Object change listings
>>
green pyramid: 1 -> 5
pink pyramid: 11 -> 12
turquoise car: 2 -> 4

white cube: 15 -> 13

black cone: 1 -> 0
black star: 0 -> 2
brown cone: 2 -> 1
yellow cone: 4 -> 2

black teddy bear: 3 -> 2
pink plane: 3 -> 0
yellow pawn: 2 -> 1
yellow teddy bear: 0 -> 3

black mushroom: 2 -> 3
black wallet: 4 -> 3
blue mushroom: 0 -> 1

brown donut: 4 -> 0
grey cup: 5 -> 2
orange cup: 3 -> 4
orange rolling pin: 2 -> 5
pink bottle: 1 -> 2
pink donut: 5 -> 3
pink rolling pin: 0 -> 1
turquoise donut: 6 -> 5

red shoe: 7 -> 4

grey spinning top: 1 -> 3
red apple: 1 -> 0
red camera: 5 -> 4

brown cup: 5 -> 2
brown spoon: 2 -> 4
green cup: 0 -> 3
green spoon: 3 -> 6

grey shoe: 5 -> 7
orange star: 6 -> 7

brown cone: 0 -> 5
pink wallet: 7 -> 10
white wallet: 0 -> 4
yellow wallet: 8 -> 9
<<
# DIRECTIONS FOR THIS TASK
All of the data needs to be printed once more, exactly.

# SOLVED EXERCISE
green pyramid: 1 -> 5
pink pyramid: 11 -> 12
turquoise car: 2 -> 4

white cube: 15 -> 13

black cone: 1 -> 0
black star: 0 -> 2
brown cone: 2 -> 1
yellow cone: 4 -> 2

black teddy bear: 3 -> 2
pink plane: 3 -> 0
yellow pawn: 2 -> 1
yellow teddy bear: 0 -> 3

black mushroom: 2 -> 3
black wallet: 4 -> 3
blue mushroom: 0 -> 1

brown donut: 4 -> 0
grey cup: 5 -> 2
orange cup: 3 -> 4
orange rolling pin: 2 -> 5
pink bottle: 1 -> 2
pink donut: 5 -> 3
pink rolling pin: 0 -> 1
turquoise donut: 6 -> 5

red shoe: 7 -> 4

grey spinning top: 1 -> 3
red apple: 1 -> 0
red camera: 5 -> 4

brown cup: 5 -> 2
brown spoon: 2 -> 4
green cup: 0 -> 3
green spoon: 3 -> 6

grey shoe: 5 -> 7
orange star: 6 -> 7

brown cone: 0 -> 5
pink wallet: 7 -> 10
white wallet: 0 -> 4
yellow wallet: 8 -> 9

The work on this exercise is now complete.